(Data entries)

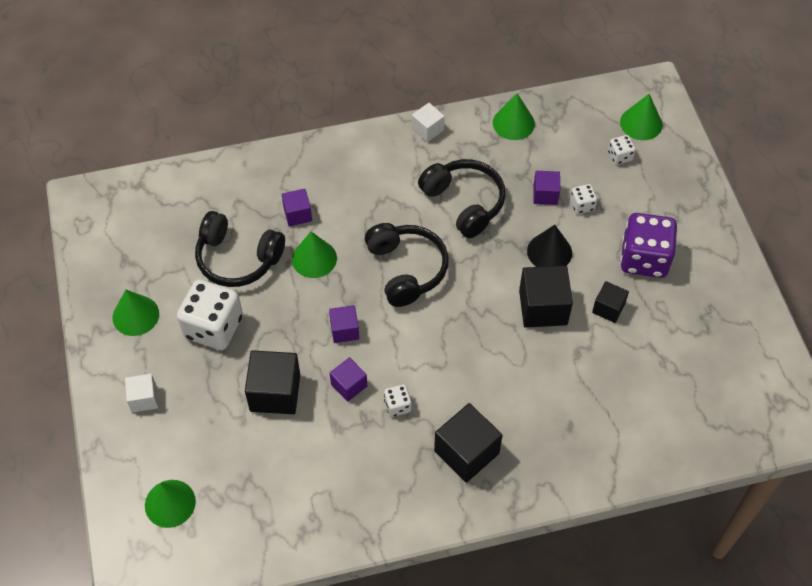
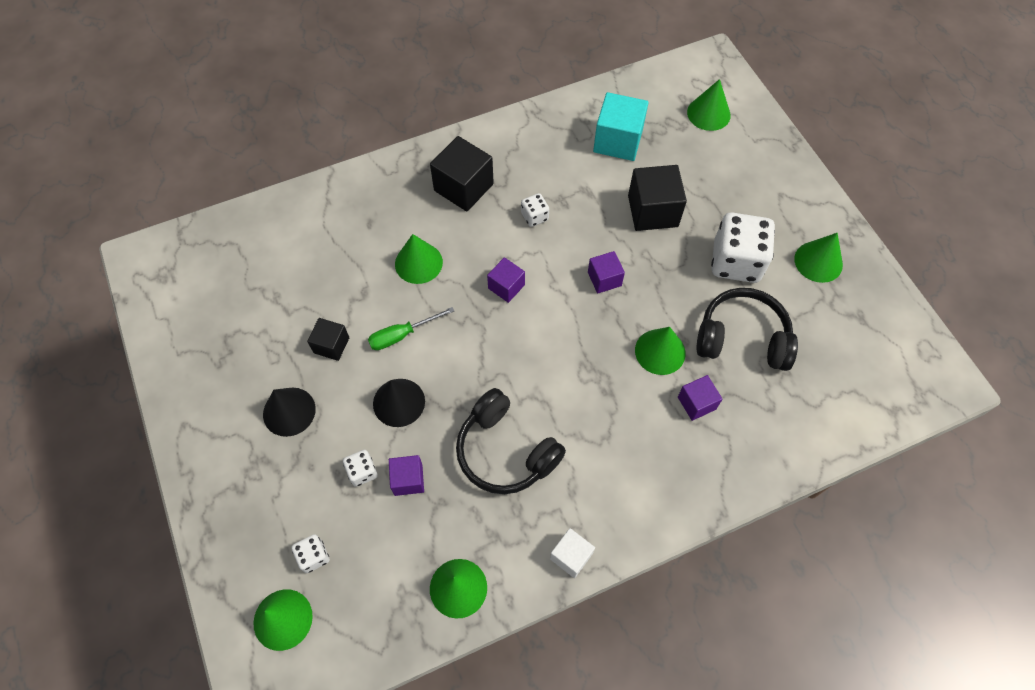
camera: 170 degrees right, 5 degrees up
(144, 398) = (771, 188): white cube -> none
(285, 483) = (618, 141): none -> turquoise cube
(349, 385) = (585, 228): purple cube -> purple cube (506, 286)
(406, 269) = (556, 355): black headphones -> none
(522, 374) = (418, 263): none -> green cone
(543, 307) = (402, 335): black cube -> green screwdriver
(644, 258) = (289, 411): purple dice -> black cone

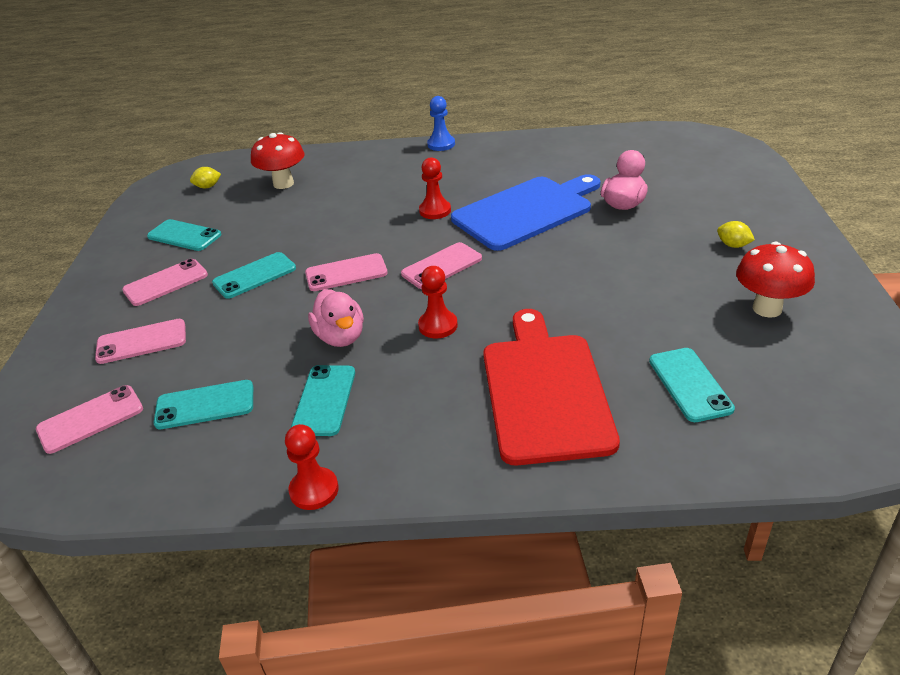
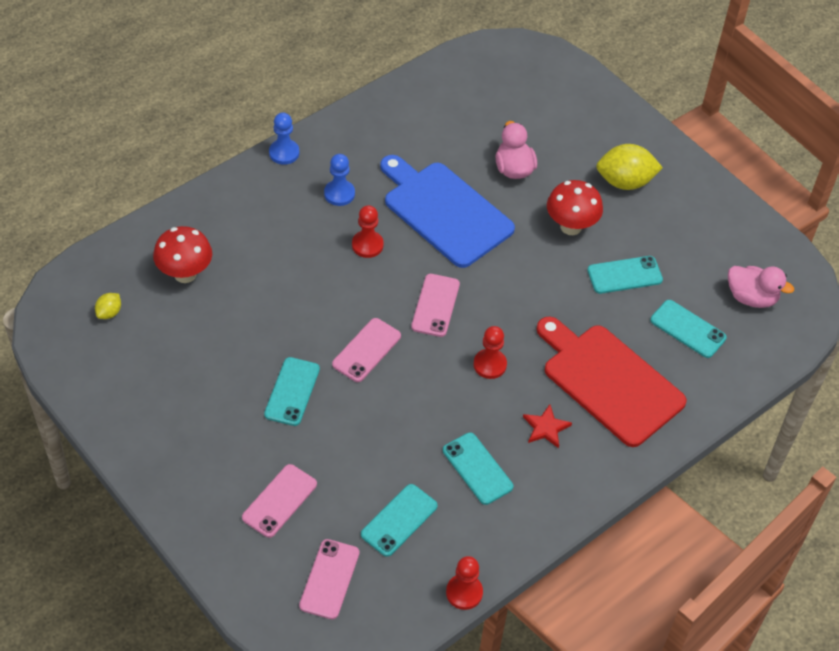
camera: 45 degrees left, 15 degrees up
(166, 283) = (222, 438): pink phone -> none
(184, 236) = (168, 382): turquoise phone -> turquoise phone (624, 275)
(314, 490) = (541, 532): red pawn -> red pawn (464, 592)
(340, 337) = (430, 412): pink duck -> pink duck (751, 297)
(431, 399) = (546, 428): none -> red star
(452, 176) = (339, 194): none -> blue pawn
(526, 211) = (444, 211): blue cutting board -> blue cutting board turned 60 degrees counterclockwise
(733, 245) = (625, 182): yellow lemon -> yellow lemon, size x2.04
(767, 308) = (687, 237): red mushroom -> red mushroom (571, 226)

...

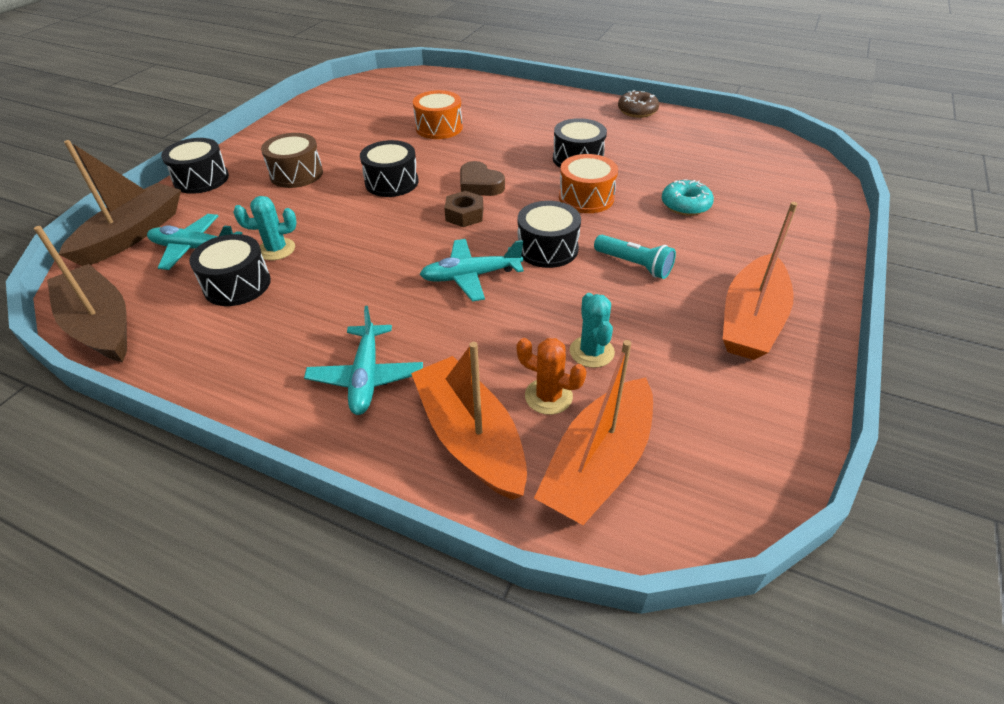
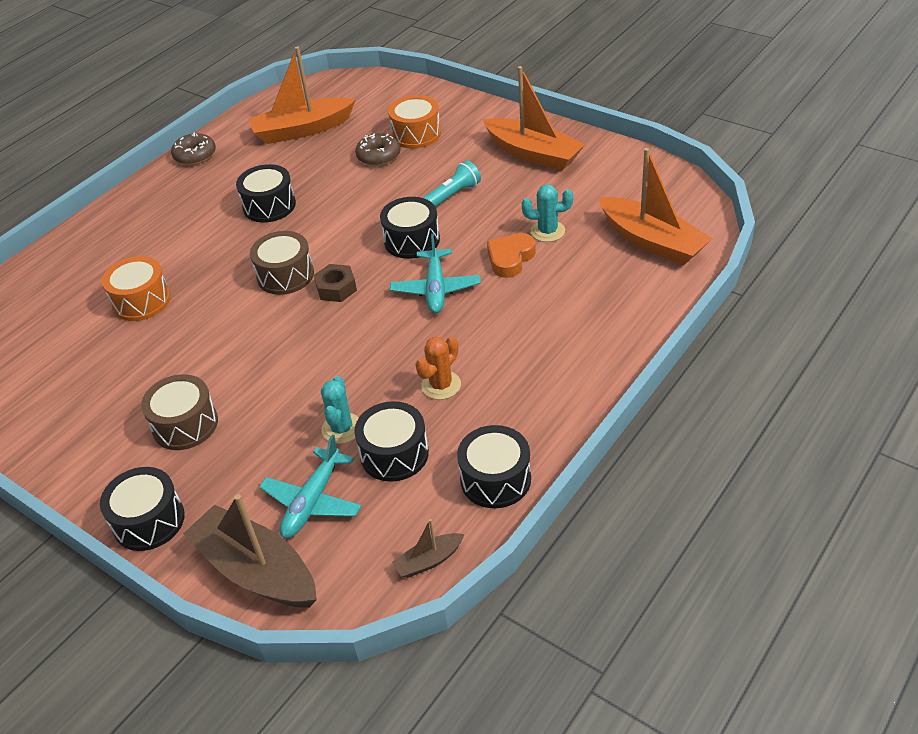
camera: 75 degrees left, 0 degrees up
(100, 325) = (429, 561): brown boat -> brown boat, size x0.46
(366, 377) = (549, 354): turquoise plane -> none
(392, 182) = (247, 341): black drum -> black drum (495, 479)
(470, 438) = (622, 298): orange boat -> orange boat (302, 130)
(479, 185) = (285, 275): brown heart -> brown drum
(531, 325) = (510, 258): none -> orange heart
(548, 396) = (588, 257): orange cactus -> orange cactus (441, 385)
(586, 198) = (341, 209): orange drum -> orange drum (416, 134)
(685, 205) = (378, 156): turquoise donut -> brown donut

Work to be completed = Return, word for word, the lines of the data above from the line with "camera: 170 degrees right, 5 degrees up" through the line with "(522, 374) = (418, 263): none -> green cone", inclusive.

Result for this task =
camera: 170 degrees right, 5 degrees up
(144, 398) = (771, 188): white cube -> none
(285, 483) = (618, 141): none -> turquoise cube
(349, 385) = (585, 228): purple cube -> purple cube (506, 286)
(406, 269) = (556, 355): black headphones -> none
(522, 374) = (418, 263): none -> green cone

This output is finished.